Stored items:
— BEGIN —
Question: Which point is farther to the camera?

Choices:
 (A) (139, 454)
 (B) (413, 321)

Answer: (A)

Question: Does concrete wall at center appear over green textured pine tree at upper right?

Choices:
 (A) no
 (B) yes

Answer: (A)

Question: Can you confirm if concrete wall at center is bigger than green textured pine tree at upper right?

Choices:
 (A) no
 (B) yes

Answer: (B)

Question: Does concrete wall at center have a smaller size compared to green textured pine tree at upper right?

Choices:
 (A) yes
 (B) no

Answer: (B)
— END —
— BEGIN —
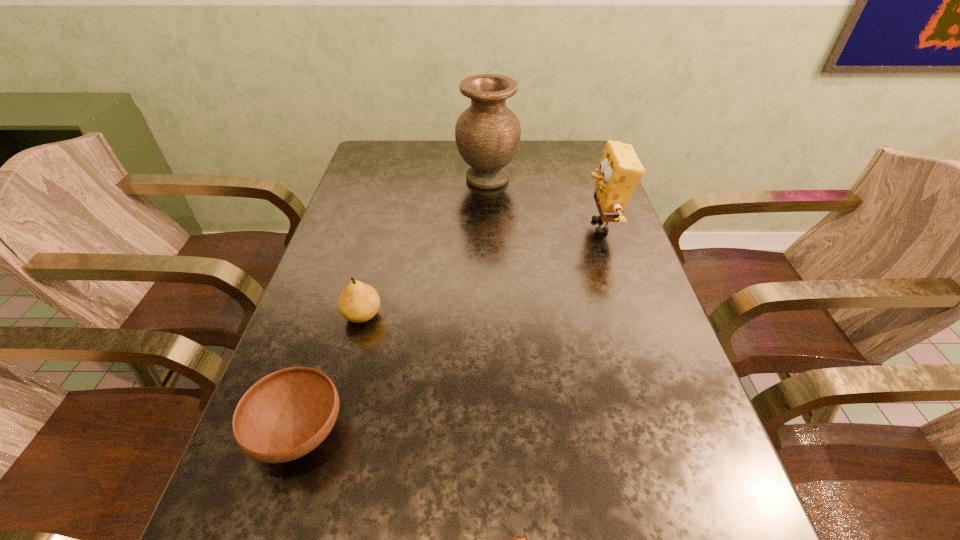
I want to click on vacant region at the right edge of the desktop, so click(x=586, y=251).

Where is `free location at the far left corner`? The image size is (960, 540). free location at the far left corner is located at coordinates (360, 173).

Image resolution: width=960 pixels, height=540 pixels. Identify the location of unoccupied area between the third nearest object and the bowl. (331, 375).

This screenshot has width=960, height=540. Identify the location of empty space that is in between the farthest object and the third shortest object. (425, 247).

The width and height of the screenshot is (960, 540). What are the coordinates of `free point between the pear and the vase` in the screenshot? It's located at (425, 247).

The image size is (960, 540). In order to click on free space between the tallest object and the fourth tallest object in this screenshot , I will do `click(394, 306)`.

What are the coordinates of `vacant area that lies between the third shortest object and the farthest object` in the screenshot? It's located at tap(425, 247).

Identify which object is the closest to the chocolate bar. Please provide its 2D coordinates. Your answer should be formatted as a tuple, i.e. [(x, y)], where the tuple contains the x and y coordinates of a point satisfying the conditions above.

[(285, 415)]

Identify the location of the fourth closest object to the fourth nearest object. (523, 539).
— END —
Put the lines of the listing above into a JSON list of strings, one string per line, leaving out blank lines. Begin at the line that contains "I want to click" and stop after the line that contains "[(285, 415)]".

[
  "I want to click on vacant region at the right edge of the desktop, so click(x=586, y=251).",
  "Where is `free location at the far left corner`? The image size is (960, 540). free location at the far left corner is located at coordinates (360, 173).",
  "Image resolution: width=960 pixels, height=540 pixels. Identify the location of unoccupied area between the third nearest object and the bowl. (331, 375).",
  "This screenshot has width=960, height=540. Identify the location of empty space that is in between the farthest object and the third shortest object. (425, 247).",
  "The width and height of the screenshot is (960, 540). What are the coordinates of `free point between the pear and the vase` in the screenshot? It's located at (425, 247).",
  "The image size is (960, 540). In order to click on free space between the tallest object and the fourth tallest object in this screenshot , I will do `click(394, 306)`.",
  "What are the coordinates of `vacant area that lies between the third shortest object and the farthest object` in the screenshot? It's located at tap(425, 247).",
  "Identify which object is the closest to the chocolate bar. Please provide its 2D coordinates. Your answer should be formatted as a tuple, i.e. [(x, y)], where the tuple contains the x and y coordinates of a point satisfying the conditions above.",
  "[(285, 415)]"
]